| Exercise details |
Copy the lines in the rows below word for word, leaving out the pictures.

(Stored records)
====
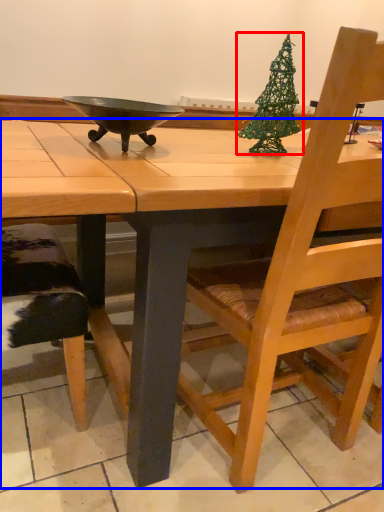
Question: Among these objects, which one is nearest to the camera, christmas tree (highlighted by a red box) or desk (highlighted by a blue box)?

Choices:
 (A) christmas tree
 (B) desk

Answer: (B)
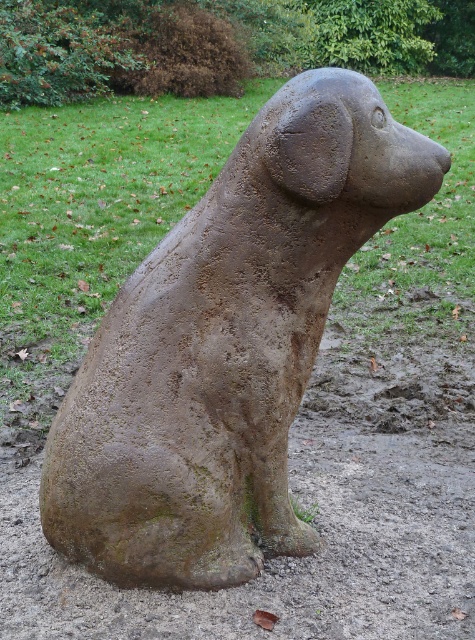
Looking at this image, you are an artist planning to create a miniature version of the statue scene. You have two statues in the scene, the rusty stone dog at center and the brown textured dog at center. Which one should you scale down more to maintain the original spatial proportions?

The rusty stone dog at center occupies less space than the brown textured dog at center, so you should scale down the brown textured dog at center more to maintain the original spatial proportions.

You are a gardener who wants to place a new flower pot between the rusty stone dog at center and the brown textured dog at center. The flower pot requires 3 feet of space. Can you fit it there?

The rusty stone dog at center and the brown textured dog at center are 37.41 inches apart from each other. Since 37.41 inches is approximately 3.12 feet, which is slightly more than the required 3 feet, the flower pot can fit between them.

You are an art student analyzing the statue of a dog in the image. The scene shows a rusty stone dog at center and a brown textured dog at center. Which of these two dogs has a more slender appearance?

The rusty stone dog at center is thinner than the brown textured dog at center, so it has a more slender appearance.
====
| Solution |
Question: Among these objects, which one is nearest to the camera, christmas tree (highlighted by a red box) or desk (highlighted by a blue box)?

Choices:
 (A) christmas tree
 (B) desk

Answer: (B)
Looking at this image, you are an artist planning to create a miniature version of the statue scene. You have two statues in the scene, the rusty stone dog at center and the brown textured dog at center. Which one should you scale down more to maintain the original spatial proportions?

The rusty stone dog at center occupies less space than the brown textured dog at center, so you should scale down the brown textured dog at center more to maintain the original spatial proportions.

You are a gardener who wants to place a new flower pot between the rusty stone dog at center and the brown textured dog at center. The flower pot requires 3 feet of space. Can you fit it there?

The rusty stone dog at center and the brown textured dog at center are 37.41 inches apart from each other. Since 37.41 inches is approximately 3.12 feet, which is slightly more than the required 3 feet, the flower pot can fit between them.

You are an art student analyzing the statue of a dog in the image. The scene shows a rusty stone dog at center and a brown textured dog at center. Which of these two dogs has a more slender appearance?

The rusty stone dog at center is thinner than the brown textured dog at center, so it has a more slender appearance.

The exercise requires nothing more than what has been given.